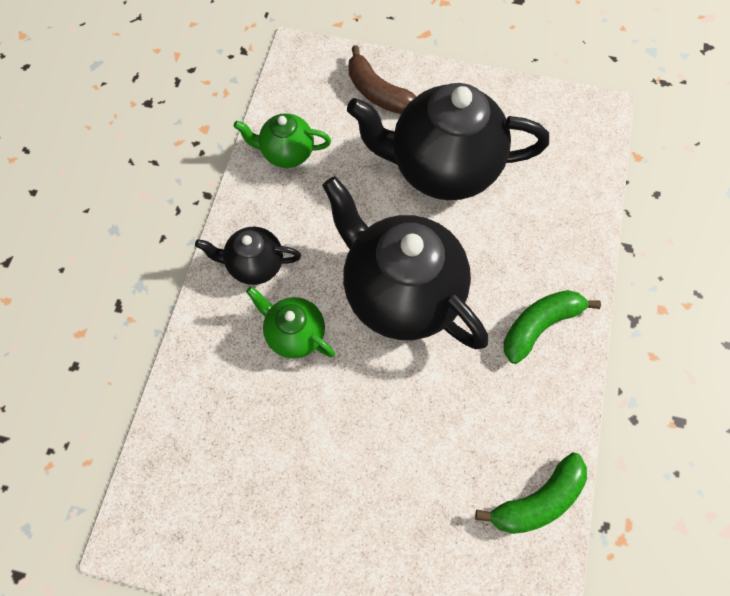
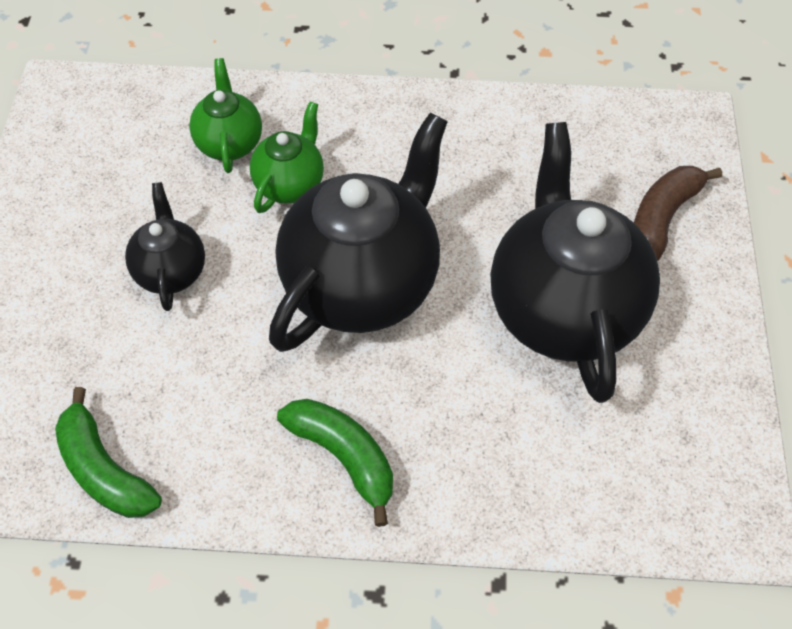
camera: 80 degrees right, 10 degrees down
(255, 265) = (371, 131): black teapot -> black teapot (171, 271)
(287, 153) = (533, 135): green teapot -> green teapot (229, 143)

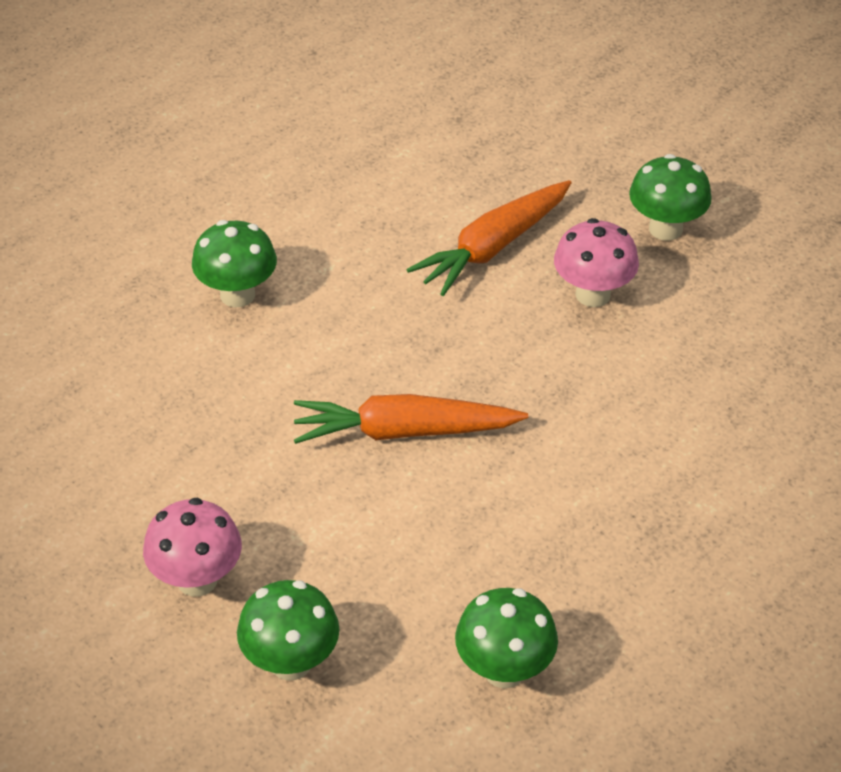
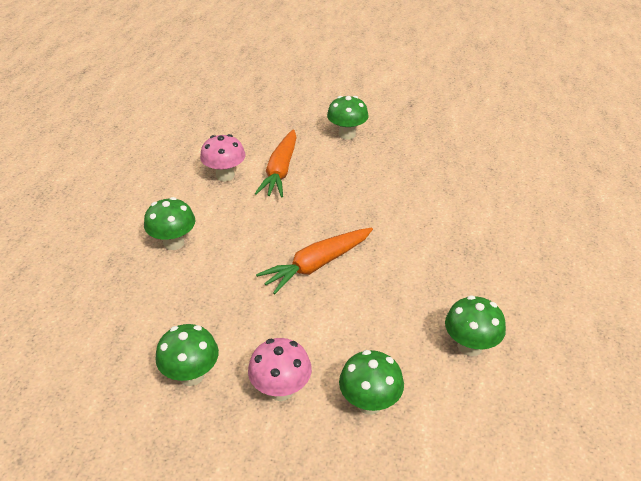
camera: 35 degrees left, 5 degrees down
(107, 498) = (191, 375): none -> green mushroom
(593, 294) = (343, 171): pink mushroom -> pink mushroom (225, 175)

◆ Action item
A single number is the whole answer: the count of lines above that hold "teapot".

◆ Answer space
2